WHAT YOU NEED TO DO =>
Return, word for word, only the lines from the one containing "Target: stroma. Reply" through the last line of the entries.

RECORD EXCERPTS =>
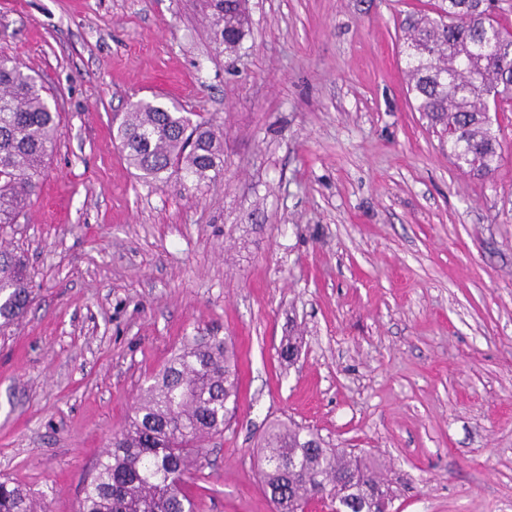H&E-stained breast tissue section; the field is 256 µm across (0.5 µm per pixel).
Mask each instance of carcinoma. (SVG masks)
I'll list each match as a JSON object with an SVG mask.
<instances>
[{
	"label": "carcinoma",
	"instance_id": "cac0c4a2",
	"mask_svg": "<svg viewBox=\"0 0 512 512\" xmlns=\"http://www.w3.org/2000/svg\"><path fill=\"white\" fill-rule=\"evenodd\" d=\"M438 17L408 19L403 53L409 91L458 167L487 176L501 155L489 99L512 100V34L487 15L494 0H443ZM213 40L233 52L246 36V0H205ZM57 113L46 88L0 53V232L18 223L57 146ZM125 158L139 178L163 184L176 175L198 183L224 173V130L192 122L178 107L137 102L116 129ZM0 323L23 316L30 282L21 257L0 250ZM239 378L229 336H188L164 369L142 389L122 429L113 435L83 486L78 512H195L185 475L198 462L196 445L224 432L236 409ZM261 482L275 512H305L324 488L349 473L326 507L371 512L374 499L393 501L376 462L327 448L298 425L276 423L262 438ZM0 512H39L30 493L0 481Z\"/></svg>",
	"mask_w": 512,
	"mask_h": 512
}]
</instances>
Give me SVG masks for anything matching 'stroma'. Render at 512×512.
Here are the masks:
<instances>
[{"mask_svg":"<svg viewBox=\"0 0 512 512\" xmlns=\"http://www.w3.org/2000/svg\"><path fill=\"white\" fill-rule=\"evenodd\" d=\"M440 3L249 0L229 56L200 0H0V53L59 114L0 237L33 285L0 327V479L76 512L147 378L215 331L240 393L187 478L198 512H272L275 420L379 459L396 512H512V103L496 171L458 168L401 52ZM140 100L222 124L223 177L142 182L112 137Z\"/></svg>","mask_w":512,"mask_h":512,"instance_id":"35a3bbf8","label":"stroma"}]
</instances>
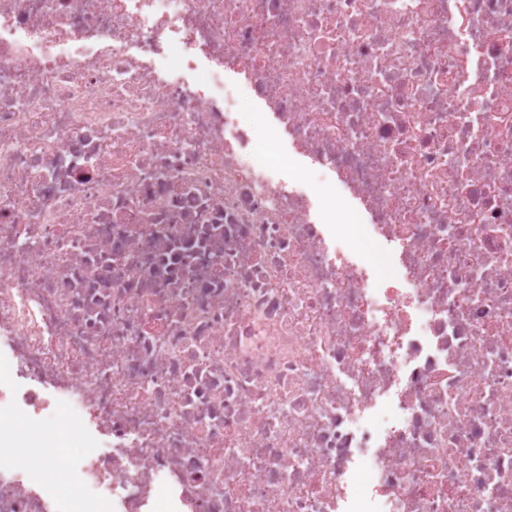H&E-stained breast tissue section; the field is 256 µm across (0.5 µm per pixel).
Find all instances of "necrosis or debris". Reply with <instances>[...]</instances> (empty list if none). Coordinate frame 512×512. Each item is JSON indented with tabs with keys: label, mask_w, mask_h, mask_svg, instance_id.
<instances>
[{
	"label": "necrosis or debris",
	"mask_w": 512,
	"mask_h": 512,
	"mask_svg": "<svg viewBox=\"0 0 512 512\" xmlns=\"http://www.w3.org/2000/svg\"><path fill=\"white\" fill-rule=\"evenodd\" d=\"M2 403L0 512H512V0H0ZM344 197L347 200V203L340 198ZM336 204H340L341 206H345L348 211L351 213L352 218H344L341 222L347 224H361L360 226V253L359 255L362 259H371L374 260L377 264L379 271L387 276L395 275L397 273V269L389 257V248L386 245L380 244L375 245L371 244L370 241V230L365 217L358 211L354 203L350 200V198L345 194V192L336 185ZM17 427L24 439L15 449L11 461L35 472L43 470L36 461L44 451L45 443L53 446L51 449L59 456L81 455L95 449L88 448L92 445L77 433L76 423L70 418L68 422L56 419L53 424L32 418L19 421Z\"/></svg>",
	"instance_id": "obj_1"
}]
</instances>
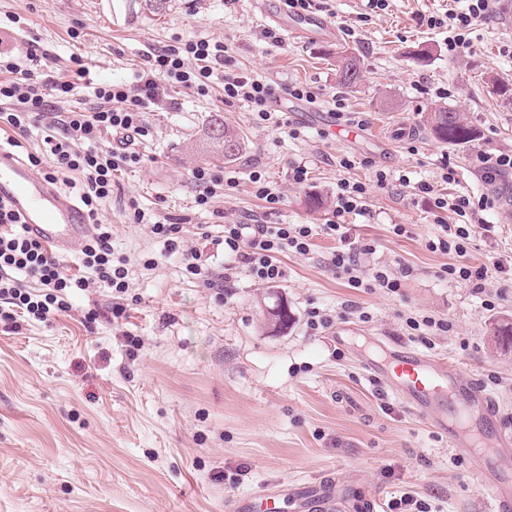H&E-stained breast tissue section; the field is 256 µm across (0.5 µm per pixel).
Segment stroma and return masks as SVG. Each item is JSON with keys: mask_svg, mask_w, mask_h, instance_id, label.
Listing matches in <instances>:
<instances>
[{"mask_svg": "<svg viewBox=\"0 0 512 512\" xmlns=\"http://www.w3.org/2000/svg\"><path fill=\"white\" fill-rule=\"evenodd\" d=\"M462 0H384L362 9L330 0L320 12L334 35L305 40L261 11L256 0H0V52L37 42L52 74L73 79L83 58L87 86L65 109L90 107V84L133 81L150 52L174 38L207 37L229 46L207 94L173 89L167 107L146 113L149 135L137 149L144 163L112 176V194L99 206L112 227V247L126 256L125 311L113 317L107 293H80L68 312L50 321L0 323V512H224L228 496L289 486L333 470L337 481L380 512L400 498L421 500L430 512H486L478 449L448 444L426 415L407 409L383 378H367L363 361L373 340L423 349L405 320L432 314L453 325L435 337L433 355L451 358L465 378L479 380L495 405L491 428L512 435V340L497 328L512 323V276L497 263L512 258V177L488 183L478 152L512 151V6L497 4L472 36L469 51L448 52V31L431 18L462 8ZM19 24H12L11 16ZM360 61L357 87L341 84L342 56ZM271 83L276 98L294 84L312 87L316 106L290 111L299 138L256 124L250 107L224 101L225 71ZM344 96L363 128L340 133L330 111ZM460 112L478 133L451 146L427 120L439 108ZM241 137L238 159L224 164L213 146L215 122ZM355 160L339 167L340 157ZM456 169V189L494 200L474 215L477 230L466 261L486 267L484 292L441 277L451 256L426 242L437 231L418 183L440 186V165ZM258 163L282 200L267 209L248 180ZM307 164L309 179L293 184L291 167ZM234 171L230 196L211 206L195 202L198 167ZM388 185L378 186L376 171ZM407 176L409 186L398 183ZM366 184L368 210L348 216L350 234L375 240L376 264H407L415 273L399 293H365L325 268L337 238L314 236L309 255L281 254L280 283L267 286L237 270L224 299L187 277L178 256L133 218L141 208L163 223L181 224L184 238L208 268L224 270L215 241L227 222L254 214L269 224H323L331 219L342 178ZM319 206H311V198ZM403 225L402 235L392 232ZM158 257L154 269L146 257ZM500 292L494 308L485 293ZM285 305L288 326L275 331L268 313ZM365 307L370 321L347 313ZM327 310L330 328L311 334L310 308ZM96 309L88 324L84 315ZM350 327L337 339L338 327ZM140 339L130 350L126 339Z\"/></svg>", "mask_w": 512, "mask_h": 512, "instance_id": "stroma-1", "label": "stroma"}]
</instances>
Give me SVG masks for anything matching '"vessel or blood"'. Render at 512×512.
I'll return each mask as SVG.
<instances>
[{"label":"vessel or blood","mask_w":512,"mask_h":512,"mask_svg":"<svg viewBox=\"0 0 512 512\" xmlns=\"http://www.w3.org/2000/svg\"><path fill=\"white\" fill-rule=\"evenodd\" d=\"M0 200L20 215L31 234L55 254L70 256L80 249L88 232L84 211L58 185L36 176L27 162L0 145ZM374 375L383 376L393 394L413 411L429 413L435 427L447 431L450 446L463 438L448 421L447 412L434 405L441 389L452 392L461 411L474 416L477 407H489L491 395L473 380H461L453 361L432 357L400 345L387 365L371 364ZM481 480L489 512H512V438L505 436L496 453L485 460ZM304 512H377V501L358 496L338 484L330 474L295 491Z\"/></svg>","instance_id":"1"}]
</instances>
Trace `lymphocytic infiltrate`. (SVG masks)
Instances as JSON below:
<instances>
[{
  "label": "lymphocytic infiltrate",
  "instance_id": "lymphocytic-infiltrate-1",
  "mask_svg": "<svg viewBox=\"0 0 512 512\" xmlns=\"http://www.w3.org/2000/svg\"><path fill=\"white\" fill-rule=\"evenodd\" d=\"M465 2L464 9L449 14L447 20H431L435 26L447 23L448 51L456 55L469 49L473 30L483 24L493 6V0ZM227 52L224 43L206 38L167 45L150 55L146 68L134 81L98 84L93 89V107L69 112L57 111L56 106L73 98L78 85L51 79L47 73L48 55L37 53L32 47L21 55L0 53V131L12 130L14 136L9 144L18 148L30 128H43L42 150L28 154V162L38 167L48 158L58 173H80V202L92 226L79 258L84 273L76 276L41 242L31 238L17 215L0 201V322H13L20 316L49 321L70 309L73 294L92 288L115 297L112 313L121 316V300L129 289L127 259L115 254L112 248V227L102 223L99 202L112 193L114 171L143 161V154L134 145L149 134L143 123L144 112L167 104L171 88H207L215 66L226 61ZM272 94V87L262 80L239 73L224 77L225 102L251 103L259 123L285 131L289 137H298L299 132L290 127L286 113L270 109ZM107 134L117 137V146L102 147L101 141ZM417 189L432 195L434 212H450L457 217L452 224L438 221L436 235L426 243L430 251L457 256V263L443 267V276L482 288L486 268L469 265L464 258L473 233L471 219L490 207V200L464 193L437 196L426 183L418 184ZM366 209L365 184L340 179L333 217L322 228L326 234L337 237L339 244L327 255L325 263L343 275L350 287L397 292L404 279L412 275L411 266L378 265L367 274L359 267L360 257L373 254L376 245L368 239H349L345 219ZM149 225L151 233L162 239L165 255L180 256L185 271L214 290L216 299H223V277L214 275L203 264L197 250L185 246L180 225ZM316 231L310 224H267L257 218L250 223L225 225L221 243L225 258L238 264L256 282L268 285L283 277L279 254H309Z\"/></svg>",
  "mask_w": 512,
  "mask_h": 512
}]
</instances>
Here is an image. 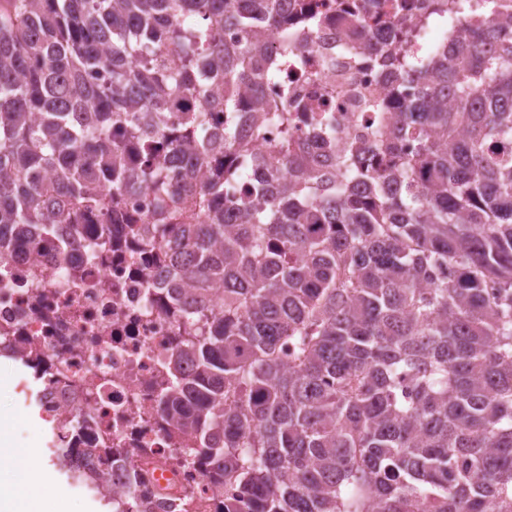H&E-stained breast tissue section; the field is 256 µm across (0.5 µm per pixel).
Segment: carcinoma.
<instances>
[{"label": "carcinoma", "mask_w": 512, "mask_h": 512, "mask_svg": "<svg viewBox=\"0 0 512 512\" xmlns=\"http://www.w3.org/2000/svg\"><path fill=\"white\" fill-rule=\"evenodd\" d=\"M490 3L434 0L468 17L446 59L393 4L411 49L391 93L421 98L377 120L375 161L347 148L330 171L295 146L255 23L279 0H0V265L8 226L95 258L112 236L83 214L120 220L151 188L128 242L224 290L180 312L160 399L185 460L239 488L221 512H512V19ZM321 23L283 26V56ZM270 120L281 142L249 149ZM154 196L150 189L140 188L124 198V218L132 217L139 222L149 221L154 209Z\"/></svg>", "instance_id": "cac0c4a2"}]
</instances>
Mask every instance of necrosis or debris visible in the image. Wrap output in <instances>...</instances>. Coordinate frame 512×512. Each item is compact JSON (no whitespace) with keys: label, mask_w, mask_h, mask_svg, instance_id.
I'll list each match as a JSON object with an SVG mask.
<instances>
[{"label":"necrosis or debris","mask_w":512,"mask_h":512,"mask_svg":"<svg viewBox=\"0 0 512 512\" xmlns=\"http://www.w3.org/2000/svg\"><path fill=\"white\" fill-rule=\"evenodd\" d=\"M354 0H282L281 17L319 12L323 26L311 42L299 43L282 68L293 92L309 108L330 100L337 146L362 148L374 138L375 113L362 100L384 90L382 60L398 49L386 21L393 0H371L364 22L355 24ZM311 76H300L297 61ZM112 227V248L96 259L74 247L65 259L30 247L17 248L0 266V351L27 354L43 384L36 396L43 420L57 422L61 449L88 448L87 474L106 472L113 488L136 471V497L150 512H217L233 486L215 485L181 451L190 434L158 411L171 376L178 312L186 300L175 294L174 269L152 254H138ZM96 420L84 427L81 417ZM111 449L104 458L102 449Z\"/></svg>","instance_id":"1"}]
</instances>
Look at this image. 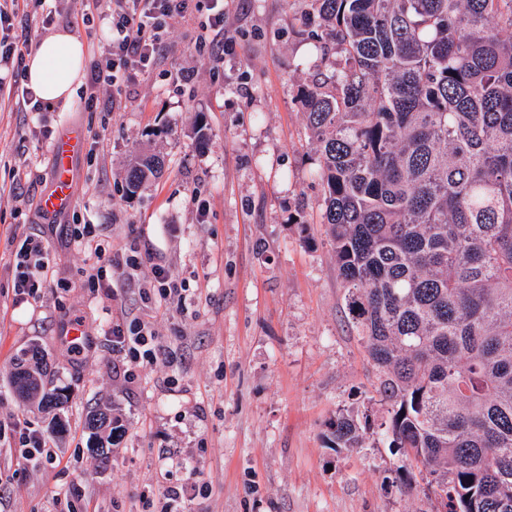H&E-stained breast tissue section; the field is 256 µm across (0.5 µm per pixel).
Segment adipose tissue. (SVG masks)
<instances>
[{
    "mask_svg": "<svg viewBox=\"0 0 512 512\" xmlns=\"http://www.w3.org/2000/svg\"><path fill=\"white\" fill-rule=\"evenodd\" d=\"M85 44L73 33L58 30L31 54L27 83L43 106L55 108L69 102L84 74Z\"/></svg>",
    "mask_w": 512,
    "mask_h": 512,
    "instance_id": "ef3b65f1",
    "label": "adipose tissue"
}]
</instances>
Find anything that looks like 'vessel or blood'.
Segmentation results:
<instances>
[{
  "label": "vessel or blood",
  "instance_id": "obj_1",
  "mask_svg": "<svg viewBox=\"0 0 512 512\" xmlns=\"http://www.w3.org/2000/svg\"><path fill=\"white\" fill-rule=\"evenodd\" d=\"M84 142V134L74 129L66 137L53 144L50 151L53 185L39 202V208L44 218L54 219L70 208L73 202L70 162L74 153L82 150Z\"/></svg>",
  "mask_w": 512,
  "mask_h": 512
}]
</instances>
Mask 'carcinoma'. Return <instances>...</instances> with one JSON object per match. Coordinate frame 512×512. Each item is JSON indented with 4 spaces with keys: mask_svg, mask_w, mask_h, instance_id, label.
Masks as SVG:
<instances>
[{
    "mask_svg": "<svg viewBox=\"0 0 512 512\" xmlns=\"http://www.w3.org/2000/svg\"><path fill=\"white\" fill-rule=\"evenodd\" d=\"M329 41L296 94L319 153L321 223L378 370L381 436L436 512H512V0H311ZM129 164L128 193L161 172ZM34 344L11 372L48 409ZM93 453L118 430L88 412ZM367 426L329 423L332 447Z\"/></svg>",
    "mask_w": 512,
    "mask_h": 512,
    "instance_id": "1",
    "label": "carcinoma"
}]
</instances>
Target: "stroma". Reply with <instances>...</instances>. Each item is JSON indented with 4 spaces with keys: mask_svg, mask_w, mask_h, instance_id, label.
Here are the masks:
<instances>
[{
    "mask_svg": "<svg viewBox=\"0 0 512 512\" xmlns=\"http://www.w3.org/2000/svg\"><path fill=\"white\" fill-rule=\"evenodd\" d=\"M103 45L99 16L78 0H21L19 17ZM207 8L169 20L164 48L135 80L104 84L110 109L83 93L64 106L0 108V512H432L421 484L387 486L399 461L385 442L329 448L341 410L382 421L376 370L352 327L325 225L318 155L296 100L322 68L324 32L310 0H230L224 44L200 56ZM85 133L72 160L74 203L45 223L49 149ZM148 149L161 178L128 194L127 164ZM122 261L111 288H91L92 249ZM40 240L48 282L14 292L15 256ZM136 265H128L129 257ZM164 267L184 287L163 299ZM147 324L154 358L117 349L112 333ZM80 324L72 358L66 329ZM40 345L69 402L52 413L22 402L9 379ZM109 408L124 433L107 459L91 454L88 410ZM48 436L52 460L26 459L17 422Z\"/></svg>",
    "mask_w": 512,
    "mask_h": 512,
    "instance_id": "obj_1",
    "label": "stroma"
}]
</instances>
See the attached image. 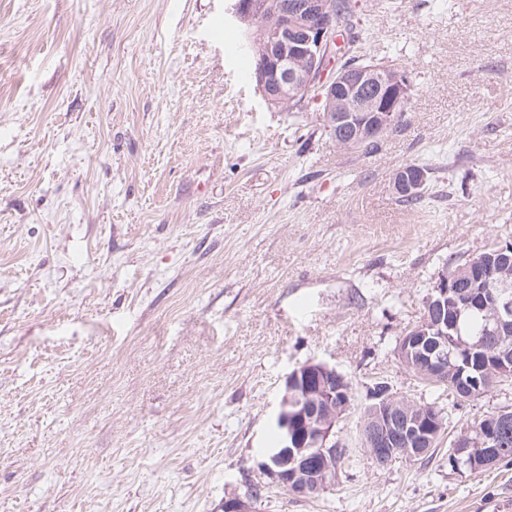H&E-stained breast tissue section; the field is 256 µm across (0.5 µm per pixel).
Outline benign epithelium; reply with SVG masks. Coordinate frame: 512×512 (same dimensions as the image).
<instances>
[{"instance_id":"obj_1","label":"benign epithelium","mask_w":512,"mask_h":512,"mask_svg":"<svg viewBox=\"0 0 512 512\" xmlns=\"http://www.w3.org/2000/svg\"><path fill=\"white\" fill-rule=\"evenodd\" d=\"M232 16L244 32L252 52L251 77L266 104L284 108L315 98L325 112L326 124L336 144L355 149L382 140L400 121L401 109L410 99L407 72L386 64L338 67L334 63L340 24L334 0H231ZM478 278L470 264L453 277L440 273L427 306L445 308L448 293L470 298V304L486 303L473 290ZM494 299L493 332L512 327V283L498 282ZM420 370L434 379H448V322L426 320L418 334L407 336L404 353L420 354L426 341ZM347 378L335 367L309 361L290 372L284 381L276 423L281 429L280 448L259 463L262 474L301 497L327 491L336 481V423L350 402L336 401L346 390ZM404 396L386 387L371 392L377 411L367 455L377 465H387L394 454L413 456L429 448L435 424L403 403ZM223 512H256L249 492L224 501Z\"/></svg>"}]
</instances>
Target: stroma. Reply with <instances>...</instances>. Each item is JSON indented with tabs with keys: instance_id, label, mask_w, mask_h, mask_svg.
I'll return each instance as SVG.
<instances>
[{
	"instance_id": "obj_1",
	"label": "stroma",
	"mask_w": 512,
	"mask_h": 512,
	"mask_svg": "<svg viewBox=\"0 0 512 512\" xmlns=\"http://www.w3.org/2000/svg\"><path fill=\"white\" fill-rule=\"evenodd\" d=\"M350 4L412 81L371 152L266 105L228 0H0V512H218L250 481L258 512H512V462L448 465L512 383L456 406L394 354L439 272L512 242V0ZM311 360L352 385V462L304 498L258 464ZM379 381L451 406L432 457L364 453ZM404 168L409 169L412 172L421 170L425 174V176H422L420 178V181H417V179H415L413 181L406 180L405 182H403V181L400 182L401 185L403 186L402 189H404V191L406 192V193H402V194H408V195H398L397 200L403 206H405L407 208H413L421 201V199L423 198L425 191L427 189L428 181H429L428 168L424 167L423 165L416 164V163H410V164H406L404 167L399 169L396 172V175L394 178V188H395V191L397 194H398V191L401 192V190L398 189L396 181H397L398 175L404 171ZM424 179H425V181H424ZM418 189H420V190L418 192H416ZM414 192H416V193H414ZM411 193H414V194H411Z\"/></svg>"
}]
</instances>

FINISHED EXERCISE =>
Target: stroma. Reply with <instances>...</instances>. Each item is JSON indented with tabs with keys: instance_id, label, mask_w, mask_h, mask_svg.
I'll return each instance as SVG.
<instances>
[{
	"instance_id": "obj_1",
	"label": "stroma",
	"mask_w": 512,
	"mask_h": 512,
	"mask_svg": "<svg viewBox=\"0 0 512 512\" xmlns=\"http://www.w3.org/2000/svg\"><path fill=\"white\" fill-rule=\"evenodd\" d=\"M350 4L412 81L371 152L266 105L228 0H0V512H218L250 481L258 512H512V462L448 465L512 383L456 406L394 354L439 272L512 242V0ZM311 360L352 385V462L304 498L258 464ZM379 381L451 406L432 457L364 453ZM404 168L409 169L412 172L421 170L425 174V176H422L420 178V181H417V179H415L413 181L406 180L405 182H403V181L400 182L401 185L403 186L402 189H404V191L406 192V193H402V194H408V195H398L397 200L403 206H405L407 208H413L421 201V199L423 198L425 191L427 189L428 181H429L428 168L424 167L423 165L416 164V163H410V164H406L404 167L399 169L396 172V175L394 178V188H395V191L397 194H398V191L401 192V190L398 189L396 181H397L398 175L404 171ZM424 179H425V181H424ZM418 189H420V190L418 192H416ZM414 192H416V193H414ZM411 193H414V194H411Z\"/></svg>"
}]
</instances>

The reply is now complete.